● What is required: In the records that follow, find the line with "(338, 131) = (193, 443): none"; from there, retype every line exactly through the line with "(306, 344) = (499, 189): grey eraser -> none", which also belongs to the answer.

● Data:
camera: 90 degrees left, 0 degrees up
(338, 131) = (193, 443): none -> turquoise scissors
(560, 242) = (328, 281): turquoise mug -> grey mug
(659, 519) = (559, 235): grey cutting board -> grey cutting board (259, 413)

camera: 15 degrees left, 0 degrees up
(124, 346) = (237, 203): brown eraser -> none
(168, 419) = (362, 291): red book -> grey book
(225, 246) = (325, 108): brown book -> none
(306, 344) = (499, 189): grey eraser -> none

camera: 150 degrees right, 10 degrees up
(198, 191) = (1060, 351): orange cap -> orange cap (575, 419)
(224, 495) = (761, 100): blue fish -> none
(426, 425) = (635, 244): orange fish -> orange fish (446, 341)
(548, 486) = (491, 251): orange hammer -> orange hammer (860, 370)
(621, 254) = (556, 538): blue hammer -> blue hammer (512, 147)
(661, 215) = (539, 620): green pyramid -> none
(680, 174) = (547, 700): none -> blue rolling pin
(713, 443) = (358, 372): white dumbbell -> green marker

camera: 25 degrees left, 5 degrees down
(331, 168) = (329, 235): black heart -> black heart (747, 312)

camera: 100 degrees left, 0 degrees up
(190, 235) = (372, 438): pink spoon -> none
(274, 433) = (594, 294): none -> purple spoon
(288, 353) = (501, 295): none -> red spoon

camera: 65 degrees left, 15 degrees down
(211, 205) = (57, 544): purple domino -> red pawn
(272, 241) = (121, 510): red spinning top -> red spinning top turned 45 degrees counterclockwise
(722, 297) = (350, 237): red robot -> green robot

● Output:
(338, 131) = (193, 443): none -> turquoise scissors
(560, 242) = (328, 281): turquoise mug -> grey mug
(659, 519) = (559, 235): grey cutting board -> grey cutting board (259, 413)

camera: 15 degrees left, 0 degrees up
(124, 346) = (237, 203): brown eraser -> none
(168, 419) = (362, 291): red book -> grey book
(225, 246) = (325, 108): brown book -> none
(306, 344) = (499, 189): grey eraser -> none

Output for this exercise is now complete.